*Exercise:*
For this exercise, print all of the data exactly as given.

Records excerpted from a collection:
-------------------------
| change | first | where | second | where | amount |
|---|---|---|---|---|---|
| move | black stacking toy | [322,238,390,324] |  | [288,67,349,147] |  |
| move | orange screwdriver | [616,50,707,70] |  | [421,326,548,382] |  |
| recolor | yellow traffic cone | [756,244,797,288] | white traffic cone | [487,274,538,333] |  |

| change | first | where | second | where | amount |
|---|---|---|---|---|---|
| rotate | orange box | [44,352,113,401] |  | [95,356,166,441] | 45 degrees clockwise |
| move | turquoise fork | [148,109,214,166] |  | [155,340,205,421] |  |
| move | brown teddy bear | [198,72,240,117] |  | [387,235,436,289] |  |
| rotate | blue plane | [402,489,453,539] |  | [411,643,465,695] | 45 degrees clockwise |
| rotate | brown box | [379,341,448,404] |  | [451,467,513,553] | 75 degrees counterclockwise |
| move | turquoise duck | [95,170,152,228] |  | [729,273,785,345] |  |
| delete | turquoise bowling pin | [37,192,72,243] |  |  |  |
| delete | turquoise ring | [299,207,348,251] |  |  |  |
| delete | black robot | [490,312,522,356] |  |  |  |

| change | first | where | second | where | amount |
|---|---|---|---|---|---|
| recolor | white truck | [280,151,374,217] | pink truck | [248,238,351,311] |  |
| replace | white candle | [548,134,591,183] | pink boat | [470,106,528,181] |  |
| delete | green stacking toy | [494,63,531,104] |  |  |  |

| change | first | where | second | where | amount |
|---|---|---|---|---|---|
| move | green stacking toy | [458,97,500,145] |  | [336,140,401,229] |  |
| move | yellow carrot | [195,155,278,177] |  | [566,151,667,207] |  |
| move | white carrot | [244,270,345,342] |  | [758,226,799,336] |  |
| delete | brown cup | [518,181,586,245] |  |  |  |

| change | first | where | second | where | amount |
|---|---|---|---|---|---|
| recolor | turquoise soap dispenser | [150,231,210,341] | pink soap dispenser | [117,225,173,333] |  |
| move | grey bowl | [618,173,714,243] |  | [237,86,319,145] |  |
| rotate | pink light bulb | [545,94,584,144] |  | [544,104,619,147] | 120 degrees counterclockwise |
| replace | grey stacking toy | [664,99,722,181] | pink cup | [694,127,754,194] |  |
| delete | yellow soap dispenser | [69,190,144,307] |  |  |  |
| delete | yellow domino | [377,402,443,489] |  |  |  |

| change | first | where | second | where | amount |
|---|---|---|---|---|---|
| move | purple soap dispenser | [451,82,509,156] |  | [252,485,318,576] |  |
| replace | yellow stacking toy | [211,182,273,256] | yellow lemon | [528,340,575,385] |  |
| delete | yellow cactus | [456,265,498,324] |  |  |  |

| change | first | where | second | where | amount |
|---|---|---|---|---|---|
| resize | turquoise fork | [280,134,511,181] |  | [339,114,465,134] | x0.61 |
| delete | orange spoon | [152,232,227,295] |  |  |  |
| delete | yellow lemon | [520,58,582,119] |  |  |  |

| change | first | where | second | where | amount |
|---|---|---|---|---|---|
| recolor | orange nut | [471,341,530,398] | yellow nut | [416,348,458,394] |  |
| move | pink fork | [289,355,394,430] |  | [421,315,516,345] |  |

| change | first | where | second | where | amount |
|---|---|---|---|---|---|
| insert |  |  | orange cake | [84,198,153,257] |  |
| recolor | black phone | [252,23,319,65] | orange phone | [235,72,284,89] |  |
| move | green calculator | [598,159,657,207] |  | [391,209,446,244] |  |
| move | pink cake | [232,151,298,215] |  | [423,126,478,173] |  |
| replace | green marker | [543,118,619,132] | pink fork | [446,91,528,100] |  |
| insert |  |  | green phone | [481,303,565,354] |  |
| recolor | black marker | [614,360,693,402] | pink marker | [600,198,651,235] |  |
-------------------------
*Response for this exercise:*
| change | first | where | second | where | amount |
|---|---|---|---|---|---|
| move | black stacking toy | [322,238,390,324] |  | [288,67,349,147] |  |
| move | orange screwdriver | [616,50,707,70] |  | [421,326,548,382] |  |
| recolor | yellow traffic cone | [756,244,797,288] | white traffic cone | [487,274,538,333] |  |

| change | first | where | second | where | amount |
|---|---|---|---|---|---|
| rotate | orange box | [44,352,113,401] |  | [95,356,166,441] | 45 degrees clockwise |
| move | turquoise fork | [148,109,214,166] |  | [155,340,205,421] |  |
| move | brown teddy bear | [198,72,240,117] |  | [387,235,436,289] |  |
| rotate | blue plane | [402,489,453,539] |  | [411,643,465,695] | 45 degrees clockwise |
| rotate | brown box | [379,341,448,404] |  | [451,467,513,553] | 75 degrees counterclockwise |
| move | turquoise duck | [95,170,152,228] |  | [729,273,785,345] |  |
| delete | turquoise bowling pin | [37,192,72,243] |  |  |  |
| delete | turquoise ring | [299,207,348,251] |  |  |  |
| delete | black robot | [490,312,522,356] |  |  |  |

| change | first | where | second | where | amount |
|---|---|---|---|---|---|
| recolor | white truck | [280,151,374,217] | pink truck | [248,238,351,311] |  |
| replace | white candle | [548,134,591,183] | pink boat | [470,106,528,181] |  |
| delete | green stacking toy | [494,63,531,104] |  |  |  |

| change | first | where | second | where | amount |
|---|---|---|---|---|---|
| move | green stacking toy | [458,97,500,145] |  | [336,140,401,229] |  |
| move | yellow carrot | [195,155,278,177] |  | [566,151,667,207] |  |
| move | white carrot | [244,270,345,342] |  | [758,226,799,336] |  |
| delete | brown cup | [518,181,586,245] |  |  |  |

| change | first | where | second | where | amount |
|---|---|---|---|---|---|
| recolor | turquoise soap dispenser | [150,231,210,341] | pink soap dispenser | [117,225,173,333] |  |
| move | grey bowl | [618,173,714,243] |  | [237,86,319,145] |  |
| rotate | pink light bulb | [545,94,584,144] |  | [544,104,619,147] | 120 degrees counterclockwise |
| replace | grey stacking toy | [664,99,722,181] | pink cup | [694,127,754,194] |  |
| delete | yellow soap dispenser | [69,190,144,307] |  |  |  |
| delete | yellow domino | [377,402,443,489] |  |  |  |

| change | first | where | second | where | amount |
|---|---|---|---|---|---|
| move | purple soap dispenser | [451,82,509,156] |  | [252,485,318,576] |  |
| replace | yellow stacking toy | [211,182,273,256] | yellow lemon | [528,340,575,385] |  |
| delete | yellow cactus | [456,265,498,324] |  |  |  |

| change | first | where | second | where | amount |
|---|---|---|---|---|---|
| resize | turquoise fork | [280,134,511,181] |  | [339,114,465,134] | x0.61 |
| delete | orange spoon | [152,232,227,295] |  |  |  |
| delete | yellow lemon | [520,58,582,119] |  |  |  |

| change | first | where | second | where | amount |
|---|---|---|---|---|---|
| recolor | orange nut | [471,341,530,398] | yellow nut | [416,348,458,394] |  |
| move | pink fork | [289,355,394,430] |  | [421,315,516,345] |  |

| change | first | where | second | where | amount |
|---|---|---|---|---|---|
| insert |  |  | orange cake | [84,198,153,257] |  |
| recolor | black phone | [252,23,319,65] | orange phone | [235,72,284,89] |  |
| move | green calculator | [598,159,657,207] |  | [391,209,446,244] |  |
| move | pink cake | [232,151,298,215] |  | [423,126,478,173] |  |
| replace | green marker | [543,118,619,132] | pink fork | [446,91,528,100] |  |
| insert |  |  | green phone | [481,303,565,354] |  |
| recolor | black marker | [614,360,693,402] | pink marker | [600,198,651,235] |  |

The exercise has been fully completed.